┌─ Extracted material

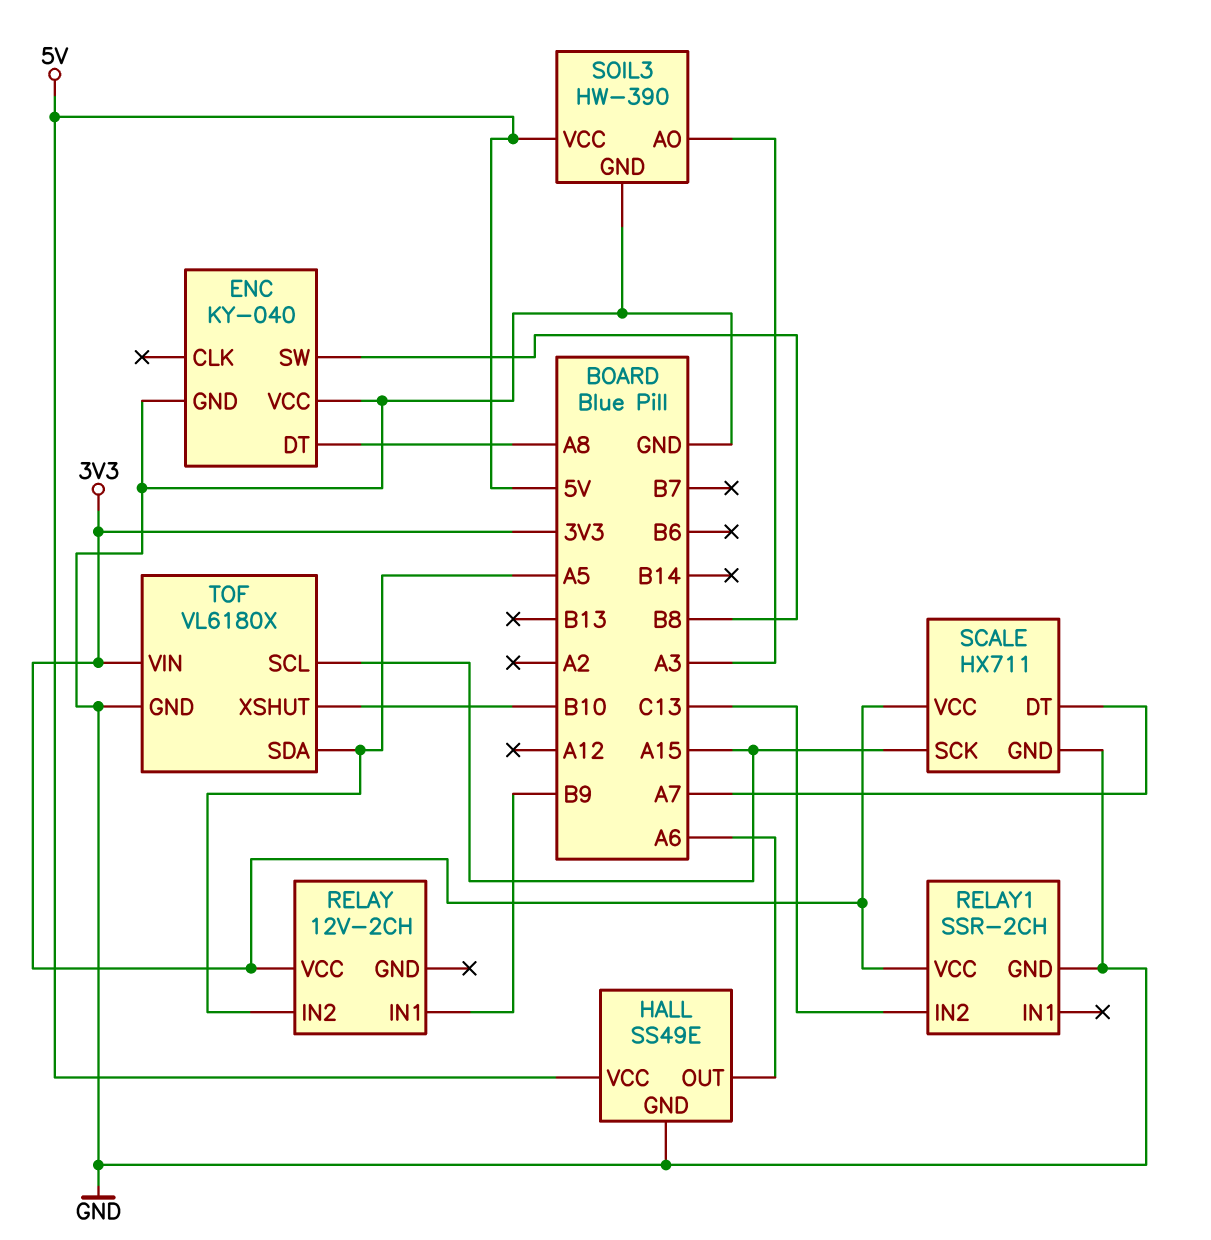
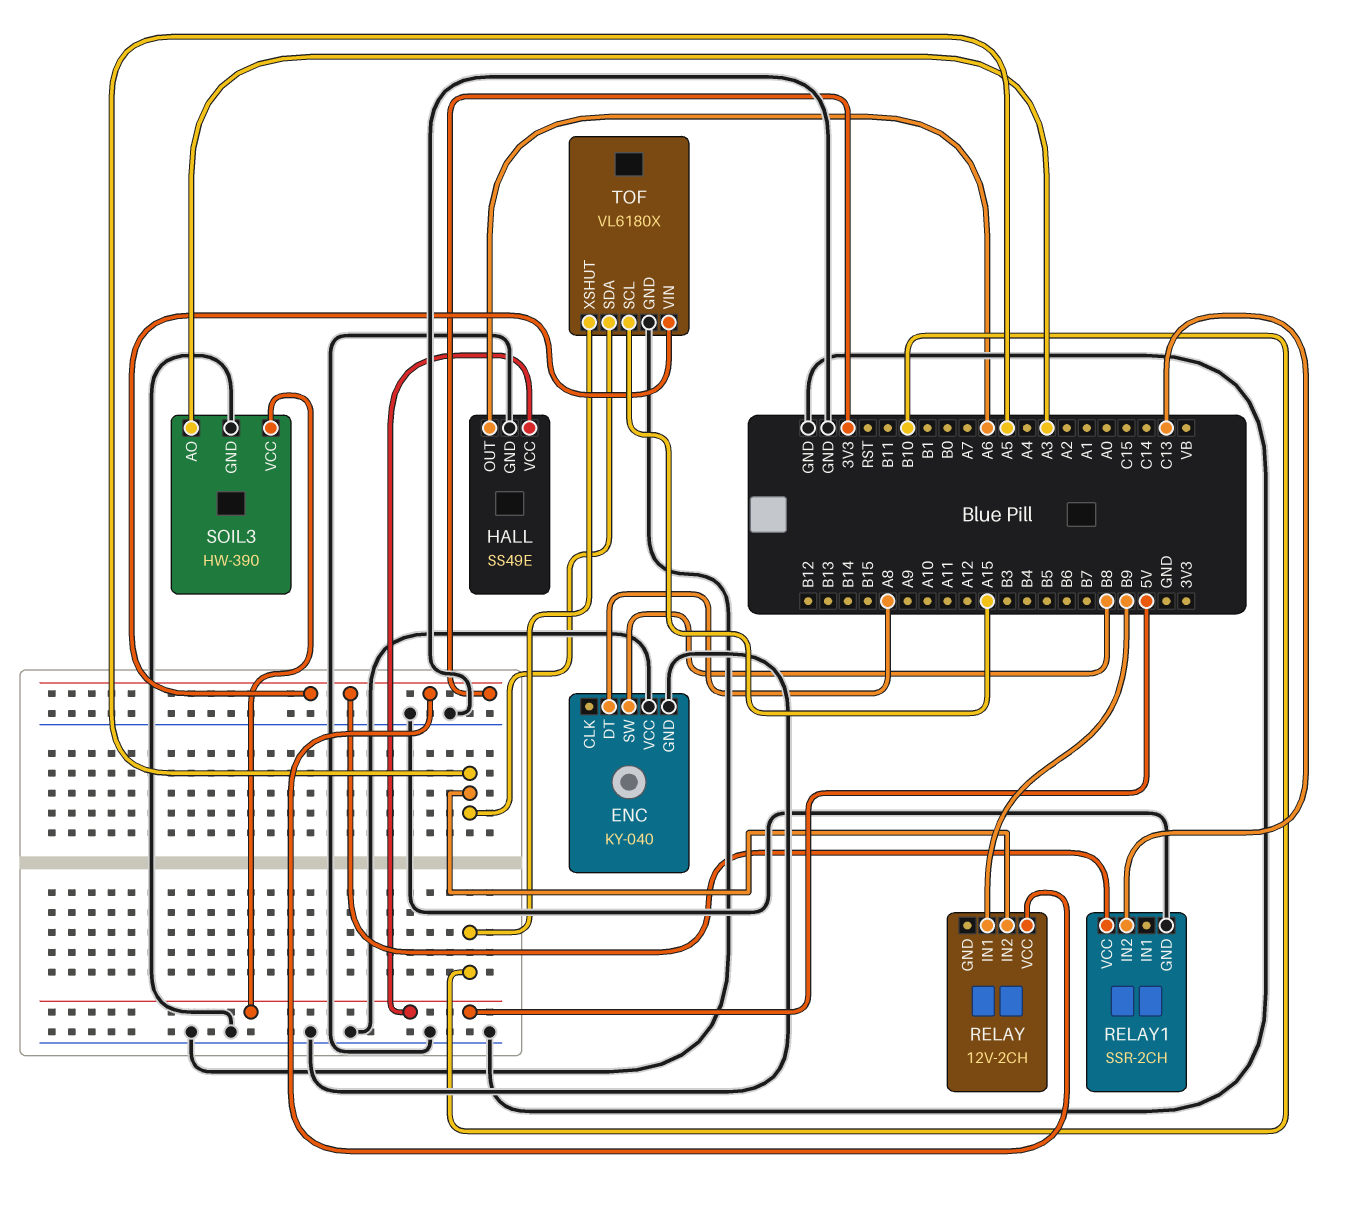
SCALE: HX711 -> none
SCALE pin DT: A7 -> none
SCALE pin GND: GND -> none
SCALE pin SCK: A15 -> none
SCALE pin VCC: 3V3 -> none

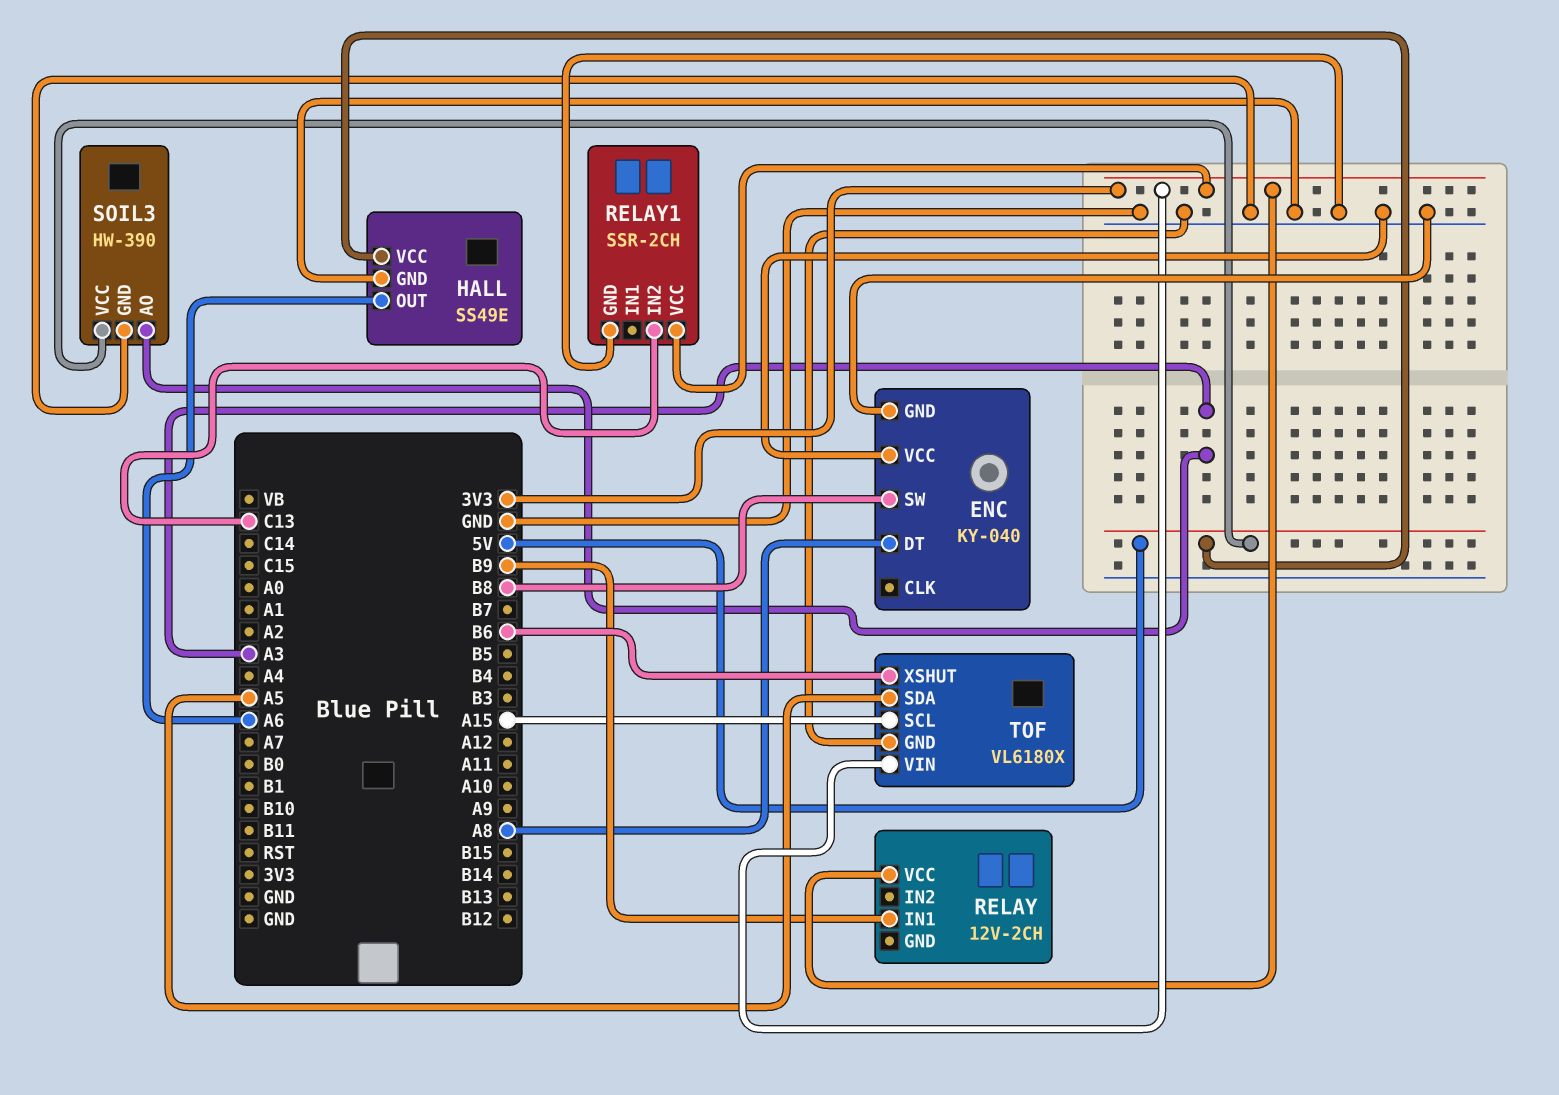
RELAY pin IN2: A5 -> none
TOF pin XSHUT: B10 -> B6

└─

■ **Exercise aim**:
Give back the material word for word and drop the pictures it holds.

■ **Task result**:
SCALE: HX711 -> none
SCALE pin DT: A7 -> none
SCALE pin GND: GND -> none
SCALE pin SCK: A15 -> none
SCALE pin VCC: 3V3 -> none

RELAY pin IN2: A5 -> none
TOF pin XSHUT: B10 -> B6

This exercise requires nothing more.